Your task
For the listing below, print exactly the lines from the line with "(358, 175) = (475, 313): green" to the line with "(418, 351) = (381, 362): purple bell -> none", both included, and nothing beyond them.

Dataset excerpts

^^^^

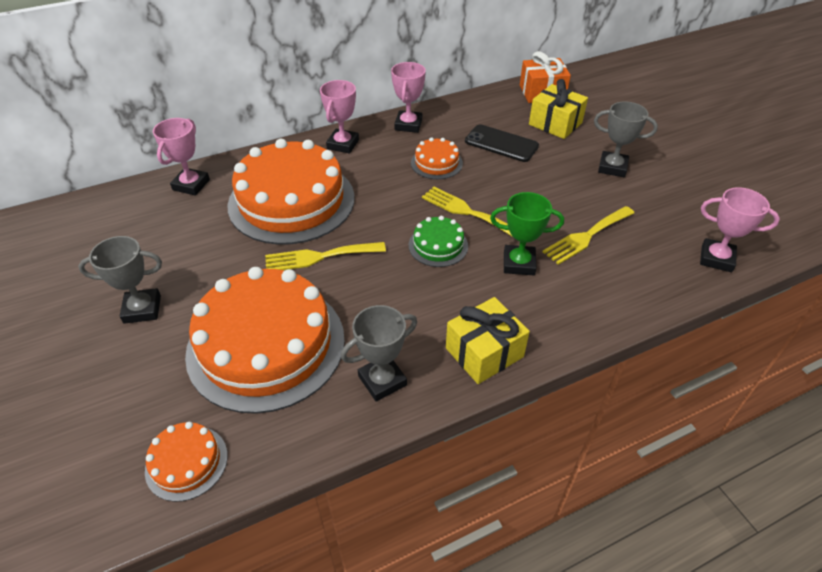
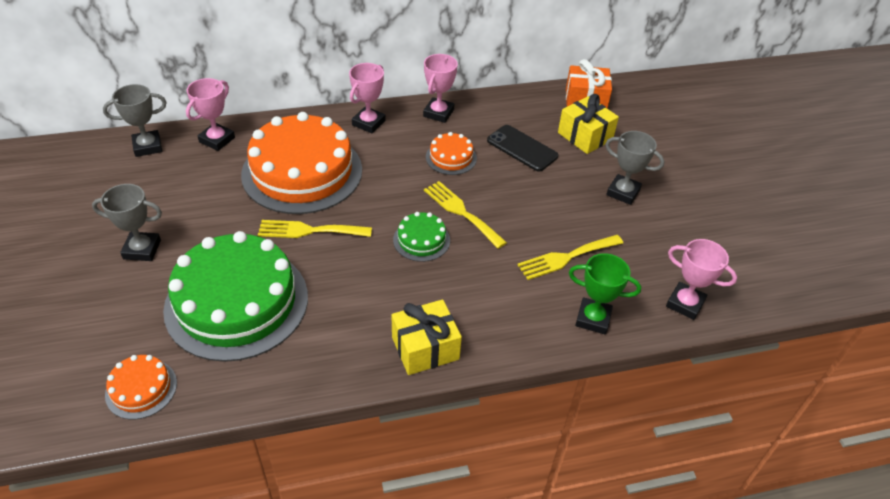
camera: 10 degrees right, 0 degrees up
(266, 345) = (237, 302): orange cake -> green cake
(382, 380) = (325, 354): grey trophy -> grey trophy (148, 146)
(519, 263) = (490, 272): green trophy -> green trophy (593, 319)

^^^^

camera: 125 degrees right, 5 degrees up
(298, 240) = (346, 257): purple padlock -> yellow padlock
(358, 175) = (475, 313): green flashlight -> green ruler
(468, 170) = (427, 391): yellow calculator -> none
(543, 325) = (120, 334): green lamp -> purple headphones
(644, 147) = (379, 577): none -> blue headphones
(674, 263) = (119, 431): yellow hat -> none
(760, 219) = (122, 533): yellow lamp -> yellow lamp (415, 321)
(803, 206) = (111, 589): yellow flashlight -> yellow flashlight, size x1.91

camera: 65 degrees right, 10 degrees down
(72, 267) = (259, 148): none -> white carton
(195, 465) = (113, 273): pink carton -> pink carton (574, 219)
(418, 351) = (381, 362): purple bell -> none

^^^^

Exercise response
(358, 175) = (475, 313): green flashlight -> green ruler
(468, 170) = (427, 391): yellow calculator -> none
(543, 325) = (120, 334): green lamp -> purple headphones
(644, 147) = (379, 577): none -> blue headphones
(674, 263) = (119, 431): yellow hat -> none
(760, 219) = (122, 533): yellow lamp -> yellow lamp (415, 321)
(803, 206) = (111, 589): yellow flashlight -> yellow flashlight, size x1.91

camera: 65 degrees right, 10 degrees down
(72, 267) = (259, 148): none -> white carton
(195, 465) = (113, 273): pink carton -> pink carton (574, 219)
(418, 351) = (381, 362): purple bell -> none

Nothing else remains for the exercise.